- Task to carry out -
Word for word, repeat every record.
Input data Block Start
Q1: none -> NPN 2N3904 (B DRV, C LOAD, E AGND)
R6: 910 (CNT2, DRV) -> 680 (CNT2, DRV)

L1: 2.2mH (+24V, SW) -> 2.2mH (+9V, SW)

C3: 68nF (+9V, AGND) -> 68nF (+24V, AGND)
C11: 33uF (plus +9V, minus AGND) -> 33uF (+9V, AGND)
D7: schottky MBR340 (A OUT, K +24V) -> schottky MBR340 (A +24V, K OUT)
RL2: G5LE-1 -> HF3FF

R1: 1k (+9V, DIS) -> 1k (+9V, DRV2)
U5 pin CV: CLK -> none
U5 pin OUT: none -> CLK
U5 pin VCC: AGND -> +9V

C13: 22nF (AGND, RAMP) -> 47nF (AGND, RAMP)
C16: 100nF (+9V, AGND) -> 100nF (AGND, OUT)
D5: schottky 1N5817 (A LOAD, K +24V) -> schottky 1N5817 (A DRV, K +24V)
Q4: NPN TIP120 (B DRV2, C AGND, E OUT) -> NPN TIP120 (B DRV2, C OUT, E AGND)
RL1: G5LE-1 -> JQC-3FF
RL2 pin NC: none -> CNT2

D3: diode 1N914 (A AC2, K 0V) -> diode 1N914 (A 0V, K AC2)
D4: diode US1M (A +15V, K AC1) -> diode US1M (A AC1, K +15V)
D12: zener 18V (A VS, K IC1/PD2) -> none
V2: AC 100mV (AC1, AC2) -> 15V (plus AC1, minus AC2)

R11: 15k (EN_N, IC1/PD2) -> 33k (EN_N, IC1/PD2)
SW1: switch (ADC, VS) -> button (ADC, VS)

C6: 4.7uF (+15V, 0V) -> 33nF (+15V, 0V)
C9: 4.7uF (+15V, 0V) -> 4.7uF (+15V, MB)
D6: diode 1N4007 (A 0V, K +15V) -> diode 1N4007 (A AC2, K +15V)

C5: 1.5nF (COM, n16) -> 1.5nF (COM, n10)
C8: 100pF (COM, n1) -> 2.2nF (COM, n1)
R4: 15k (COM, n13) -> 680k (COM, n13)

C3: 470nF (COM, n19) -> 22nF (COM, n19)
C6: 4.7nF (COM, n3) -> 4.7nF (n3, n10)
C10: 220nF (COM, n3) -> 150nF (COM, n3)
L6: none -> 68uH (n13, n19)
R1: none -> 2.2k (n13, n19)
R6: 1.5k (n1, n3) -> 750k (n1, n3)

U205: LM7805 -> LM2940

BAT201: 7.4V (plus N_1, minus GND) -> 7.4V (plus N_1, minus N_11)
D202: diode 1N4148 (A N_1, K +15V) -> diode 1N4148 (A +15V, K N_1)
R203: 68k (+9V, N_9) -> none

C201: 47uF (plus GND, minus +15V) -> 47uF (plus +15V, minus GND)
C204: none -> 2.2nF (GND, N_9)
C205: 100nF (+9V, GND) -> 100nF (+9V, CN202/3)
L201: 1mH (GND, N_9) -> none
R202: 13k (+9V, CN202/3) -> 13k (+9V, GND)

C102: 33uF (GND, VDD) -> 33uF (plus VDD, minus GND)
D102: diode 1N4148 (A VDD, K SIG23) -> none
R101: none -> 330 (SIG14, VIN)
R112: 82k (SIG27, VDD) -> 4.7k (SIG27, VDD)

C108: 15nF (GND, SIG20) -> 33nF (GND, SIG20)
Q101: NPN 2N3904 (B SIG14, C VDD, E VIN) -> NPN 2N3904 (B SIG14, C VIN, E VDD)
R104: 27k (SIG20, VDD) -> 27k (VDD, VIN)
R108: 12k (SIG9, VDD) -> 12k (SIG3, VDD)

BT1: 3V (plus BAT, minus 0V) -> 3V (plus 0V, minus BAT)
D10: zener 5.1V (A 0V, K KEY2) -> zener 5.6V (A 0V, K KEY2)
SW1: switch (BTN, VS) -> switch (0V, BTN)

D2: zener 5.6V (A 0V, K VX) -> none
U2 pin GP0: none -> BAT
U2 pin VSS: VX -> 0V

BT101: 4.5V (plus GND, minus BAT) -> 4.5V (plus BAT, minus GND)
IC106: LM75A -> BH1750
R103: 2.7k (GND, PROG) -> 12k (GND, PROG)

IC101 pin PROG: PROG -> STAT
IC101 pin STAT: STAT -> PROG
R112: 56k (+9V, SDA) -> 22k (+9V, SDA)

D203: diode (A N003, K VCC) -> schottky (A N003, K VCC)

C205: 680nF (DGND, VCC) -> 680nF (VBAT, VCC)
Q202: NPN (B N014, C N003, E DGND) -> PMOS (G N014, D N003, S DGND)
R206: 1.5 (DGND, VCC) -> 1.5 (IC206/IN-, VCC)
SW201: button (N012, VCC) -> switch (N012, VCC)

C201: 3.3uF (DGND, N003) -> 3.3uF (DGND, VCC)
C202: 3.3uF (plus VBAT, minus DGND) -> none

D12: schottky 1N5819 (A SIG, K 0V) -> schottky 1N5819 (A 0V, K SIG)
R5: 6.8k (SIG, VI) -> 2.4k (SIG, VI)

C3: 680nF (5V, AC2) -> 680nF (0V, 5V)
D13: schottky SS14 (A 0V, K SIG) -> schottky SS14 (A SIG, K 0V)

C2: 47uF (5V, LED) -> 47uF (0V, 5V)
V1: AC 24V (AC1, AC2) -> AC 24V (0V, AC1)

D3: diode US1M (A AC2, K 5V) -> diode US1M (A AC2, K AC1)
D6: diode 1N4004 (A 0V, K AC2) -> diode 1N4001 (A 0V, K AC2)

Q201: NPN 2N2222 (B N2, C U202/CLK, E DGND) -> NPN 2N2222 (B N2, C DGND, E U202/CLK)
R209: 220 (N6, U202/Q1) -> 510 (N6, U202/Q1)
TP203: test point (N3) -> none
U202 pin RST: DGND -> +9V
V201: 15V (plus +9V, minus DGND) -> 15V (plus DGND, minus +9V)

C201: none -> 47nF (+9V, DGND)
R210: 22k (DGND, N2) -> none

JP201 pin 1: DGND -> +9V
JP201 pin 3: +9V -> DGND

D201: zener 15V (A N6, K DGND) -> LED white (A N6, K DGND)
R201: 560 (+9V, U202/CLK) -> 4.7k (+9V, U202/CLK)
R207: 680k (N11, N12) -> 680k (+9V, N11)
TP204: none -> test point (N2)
Input data Block End
- Answer area -
Q1: none -> NPN 2N3904 (B DRV, C LOAD, E AGND)
R6: 910 (CNT2, DRV) -> 680 (CNT2, DRV)

L1: 2.2mH (+24V, SW) -> 2.2mH (+9V, SW)

C3: 68nF (+9V, AGND) -> 68nF (+24V, AGND)
C11: 33uF (plus +9V, minus AGND) -> 33uF (+9V, AGND)
D7: schottky MBR340 (A OUT, K +24V) -> schottky MBR340 (A +24V, K OUT)
RL2: G5LE-1 -> HF3FF

R1: 1k (+9V, DIS) -> 1k (+9V, DRV2)
U5 pin CV: CLK -> none
U5 pin OUT: none -> CLK
U5 pin VCC: AGND -> +9V

C13: 22nF (AGND, RAMP) -> 47nF (AGND, RAMP)
C16: 100nF (+9V, AGND) -> 100nF (AGND, OUT)
D5: schottky 1N5817 (A LOAD, K +24V) -> schottky 1N5817 (A DRV, K +24V)
Q4: NPN TIP120 (B DRV2, C AGND, E OUT) -> NPN TIP120 (B DRV2, C OUT, E AGND)
RL1: G5LE-1 -> JQC-3FF
RL2 pin NC: none -> CNT2

D3: diode 1N914 (A AC2, K 0V) -> diode 1N914 (A 0V, K AC2)
D4: diode US1M (A +15V, K AC1) -> diode US1M (A AC1, K +15V)
D12: zener 18V (A VS, K IC1/PD2) -> none
V2: AC 100mV (AC1, AC2) -> 15V (plus AC1, minus AC2)

R11: 15k (EN_N, IC1/PD2) -> 33k (EN_N, IC1/PD2)
SW1: switch (ADC, VS) -> button (ADC, VS)

C6: 4.7uF (+15V, 0V) -> 33nF (+15V, 0V)
C9: 4.7uF (+15V, 0V) -> 4.7uF (+15V, MB)
D6: diode 1N4007 (A 0V, K +15V) -> diode 1N4007 (A AC2, K +15V)

C5: 1.5nF (COM, n16) -> 1.5nF (COM, n10)
C8: 100pF (COM, n1) -> 2.2nF (COM, n1)
R4: 15k (COM, n13) -> 680k (COM, n13)

C3: 470nF (COM, n19) -> 22nF (COM, n19)
C6: 4.7nF (COM, n3) -> 4.7nF (n3, n10)
C10: 220nF (COM, n3) -> 150nF (COM, n3)
L6: none -> 68uH (n13, n19)
R1: none -> 2.2k (n13, n19)
R6: 1.5k (n1, n3) -> 750k (n1, n3)

U205: LM7805 -> LM2940

BAT201: 7.4V (plus N_1, minus GND) -> 7.4V (plus N_1, minus N_11)
D202: diode 1N4148 (A N_1, K +15V) -> diode 1N4148 (A +15V, K N_1)
R203: 68k (+9V, N_9) -> none

C201: 47uF (plus GND, minus +15V) -> 47uF (plus +15V, minus GND)
C204: none -> 2.2nF (GND, N_9)
C205: 100nF (+9V, GND) -> 100nF (+9V, CN202/3)
L201: 1mH (GND, N_9) -> none
R202: 13k (+9V, CN202/3) -> 13k (+9V, GND)

C102: 33uF (GND, VDD) -> 33uF (plus VDD, minus GND)
D102: diode 1N4148 (A VDD, K SIG23) -> none
R101: none -> 330 (SIG14, VIN)
R112: 82k (SIG27, VDD) -> 4.7k (SIG27, VDD)

C108: 15nF (GND, SIG20) -> 33nF (GND, SIG20)
Q101: NPN 2N3904 (B SIG14, C VDD, E VIN) -> NPN 2N3904 (B SIG14, C VIN, E VDD)
R104: 27k (SIG20, VDD) -> 27k (VDD, VIN)
R108: 12k (SIG9, VDD) -> 12k (SIG3, VDD)

BT1: 3V (plus BAT, minus 0V) -> 3V (plus 0V, minus BAT)
D10: zener 5.1V (A 0V, K KEY2) -> zener 5.6V (A 0V, K KEY2)
SW1: switch (BTN, VS) -> switch (0V, BTN)

D2: zener 5.6V (A 0V, K VX) -> none
U2 pin GP0: none -> BAT
U2 pin VSS: VX -> 0V

BT101: 4.5V (plus GND, minus BAT) -> 4.5V (plus BAT, minus GND)
IC106: LM75A -> BH1750
R103: 2.7k (GND, PROG) -> 12k (GND, PROG)

IC101 pin PROG: PROG -> STAT
IC101 pin STAT: STAT -> PROG
R112: 56k (+9V, SDA) -> 22k (+9V, SDA)

D203: diode (A N003, K VCC) -> schottky (A N003, K VCC)

C205: 680nF (DGND, VCC) -> 680nF (VBAT, VCC)
Q202: NPN (B N014, C N003, E DGND) -> PMOS (G N014, D N003, S DGND)
R206: 1.5 (DGND, VCC) -> 1.5 (IC206/IN-, VCC)
SW201: button (N012, VCC) -> switch (N012, VCC)

C201: 3.3uF (DGND, N003) -> 3.3uF (DGND, VCC)
C202: 3.3uF (plus VBAT, minus DGND) -> none

D12: schottky 1N5819 (A SIG, K 0V) -> schottky 1N5819 (A 0V, K SIG)
R5: 6.8k (SIG, VI) -> 2.4k (SIG, VI)

C3: 680nF (5V, AC2) -> 680nF (0V, 5V)
D13: schottky SS14 (A 0V, K SIG) -> schottky SS14 (A SIG, K 0V)

C2: 47uF (5V, LED) -> 47uF (0V, 5V)
V1: AC 24V (AC1, AC2) -> AC 24V (0V, AC1)

D3: diode US1M (A AC2, K 5V) -> diode US1M (A AC2, K AC1)
D6: diode 1N4004 (A 0V, K AC2) -> diode 1N4001 (A 0V, K AC2)

Q201: NPN 2N2222 (B N2, C U202/CLK, E DGND) -> NPN 2N2222 (B N2, C DGND, E U202/CLK)
R209: 220 (N6, U202/Q1) -> 510 (N6, U202/Q1)
TP203: test point (N3) -> none
U202 pin RST: DGND -> +9V
V201: 15V (plus +9V, minus DGND) -> 15V (plus DGND, minus +9V)

C201: none -> 47nF (+9V, DGND)
R210: 22k (DGND, N2) -> none

JP201 pin 1: DGND -> +9V
JP201 pin 3: +9V -> DGND

D201: zener 15V (A N6, K DGND) -> LED white (A N6, K DGND)
R201: 560 (+9V, U202/CLK) -> 4.7k (+9V, U202/CLK)
R207: 680k (N11, N12) -> 680k (+9V, N11)
TP204: none -> test point (N2)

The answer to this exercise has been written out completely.